### WHAT YOU ARE ASKED TO DO
Output a faithful copy of the entries, every picture removed.

### TASK DATA
○ ○ ○

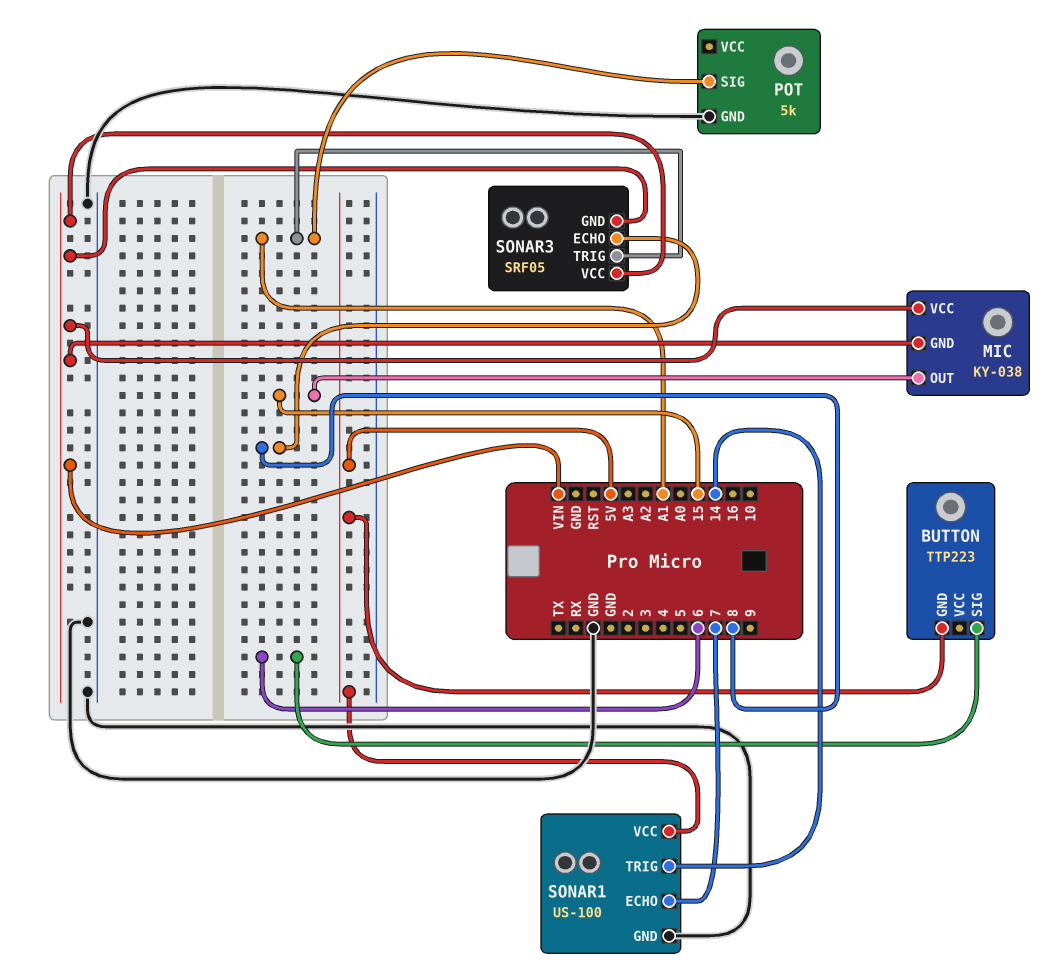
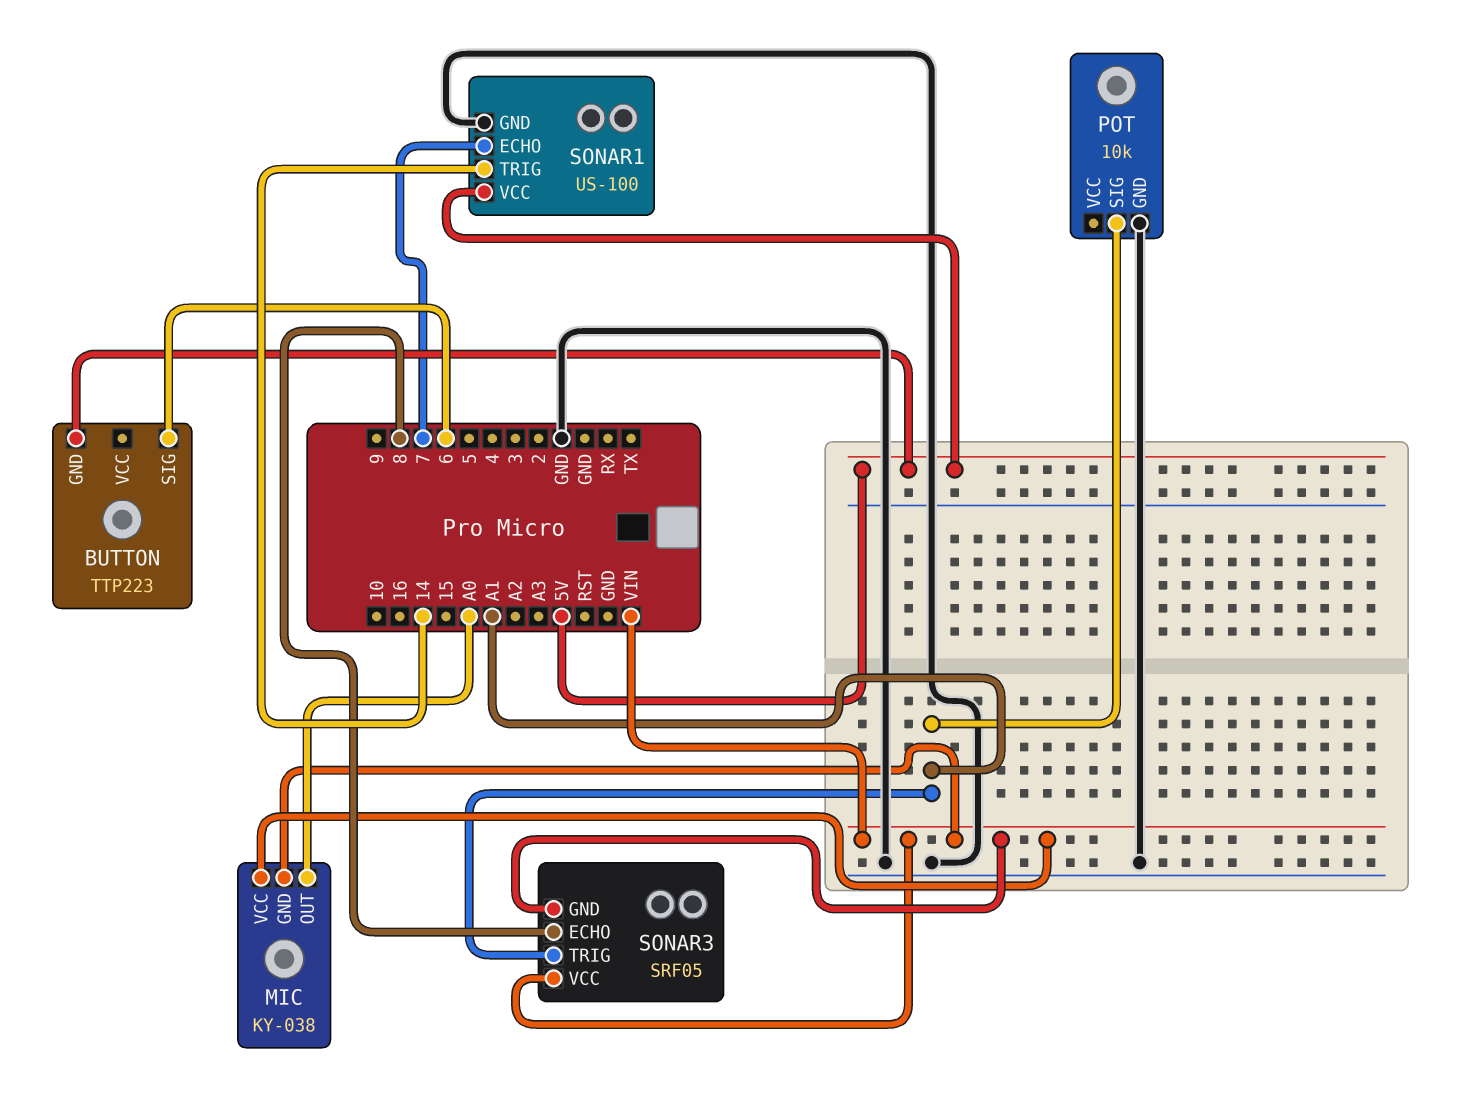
MIC pin OUT: 15 -> A0
POT: 5k -> 10k

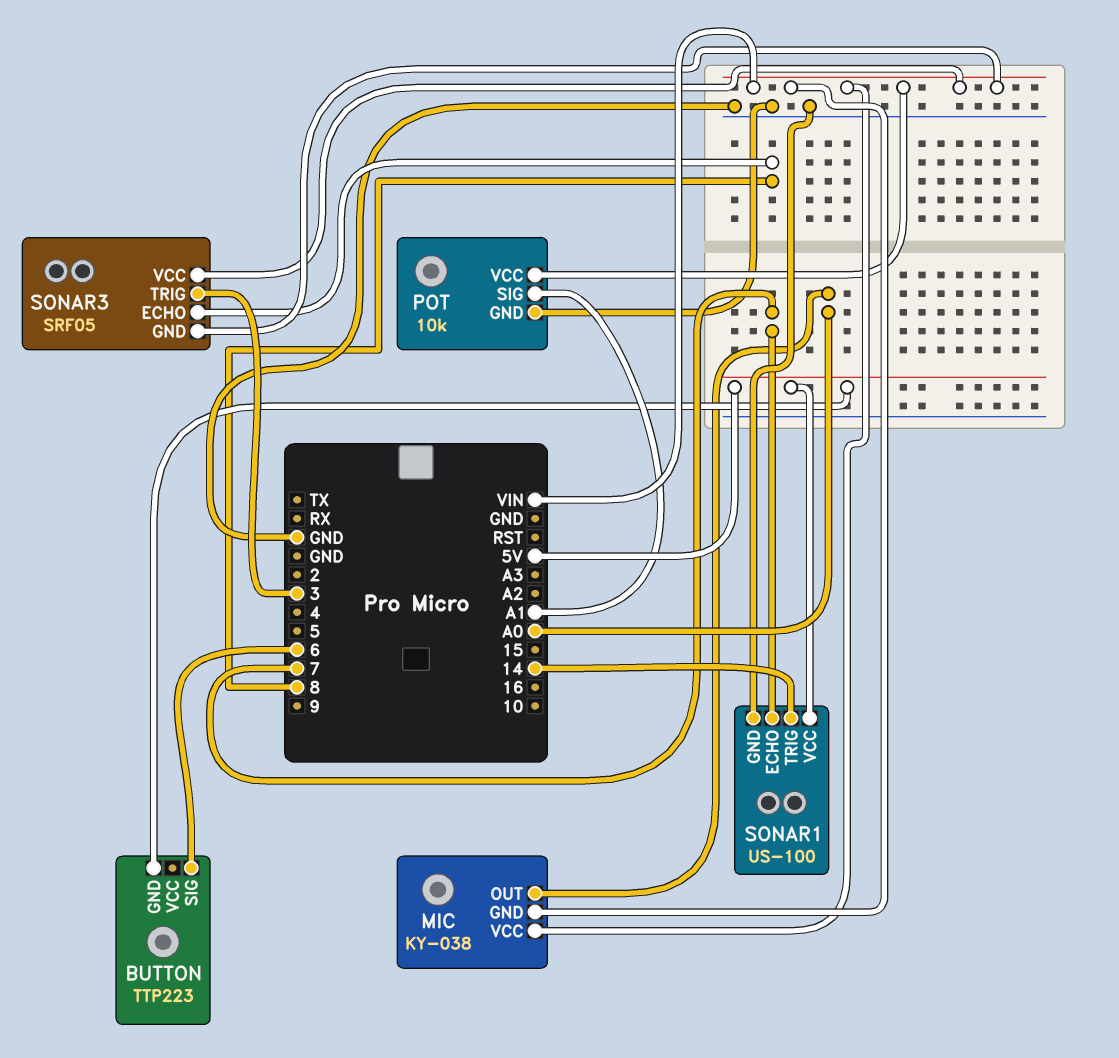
POT pin VCC: none -> VIN
SONAR3 pin TRIG: A1 -> 3

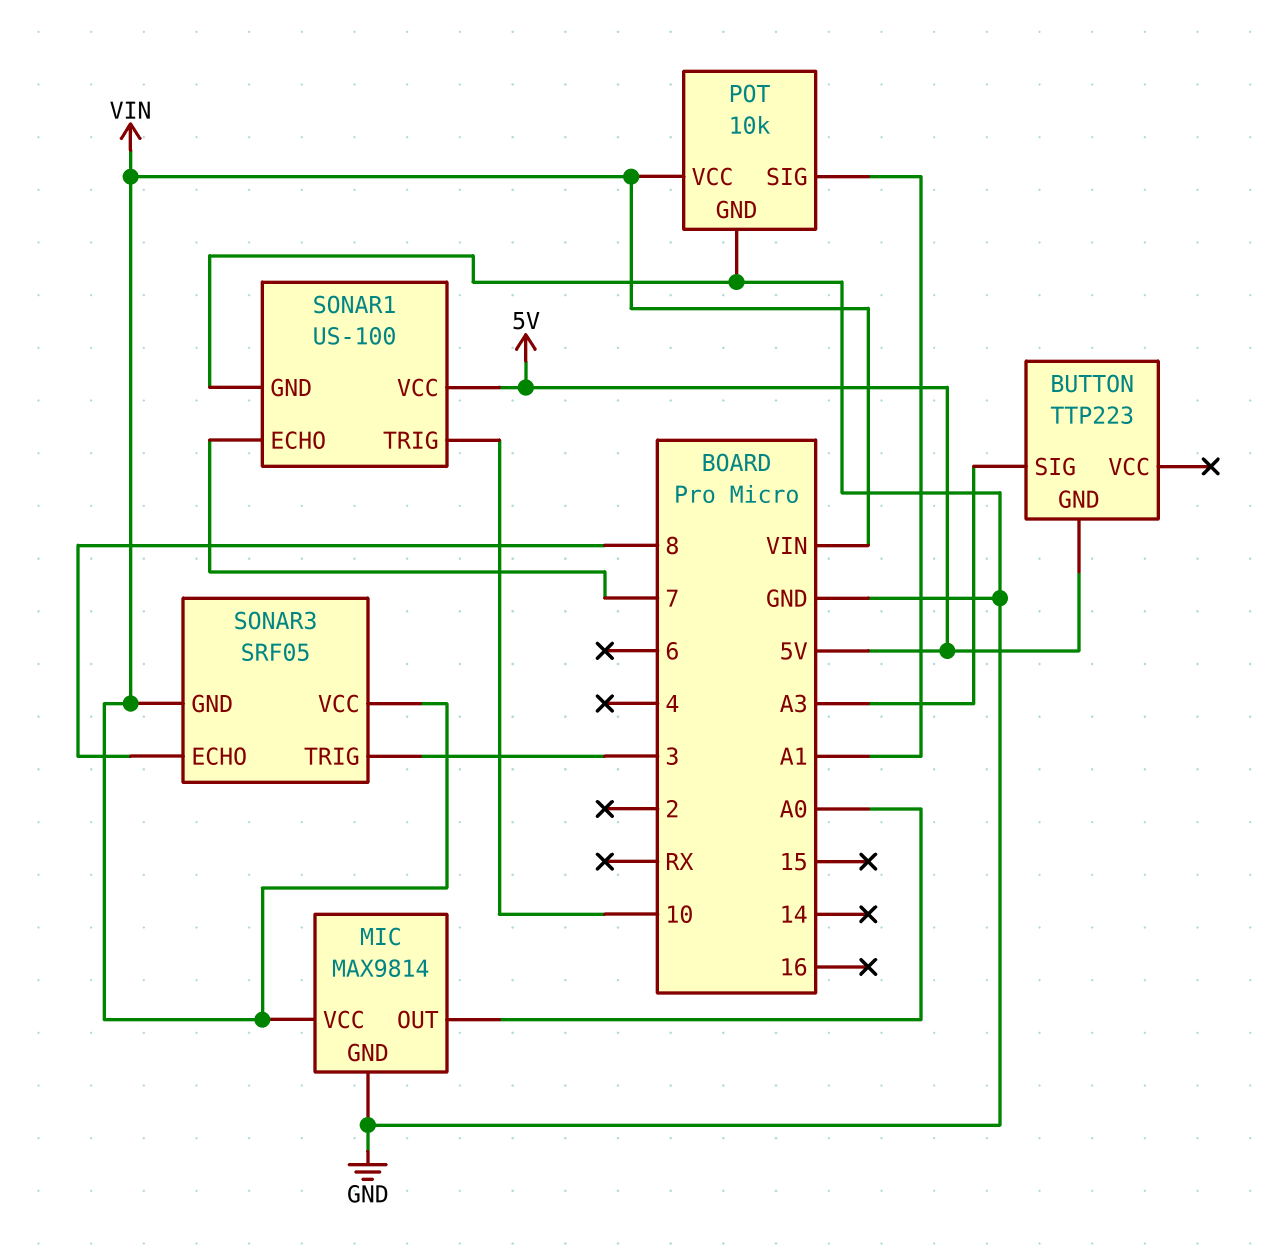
BUTTON pin SIG: 6 -> A3
MIC: KY-038 -> MAX9814
MIC pin GND: VIN -> GND
SONAR1 pin TRIG: 14 -> 10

○ ○ ○

### RESPONSE
MIC pin OUT: 15 -> A0
POT: 5k -> 10k

POT pin VCC: none -> VIN
SONAR3 pin TRIG: A1 -> 3

BUTTON pin SIG: 6 -> A3
MIC: KY-038 -> MAX9814
MIC pin GND: VIN -> GND
SONAR1 pin TRIG: 14 -> 10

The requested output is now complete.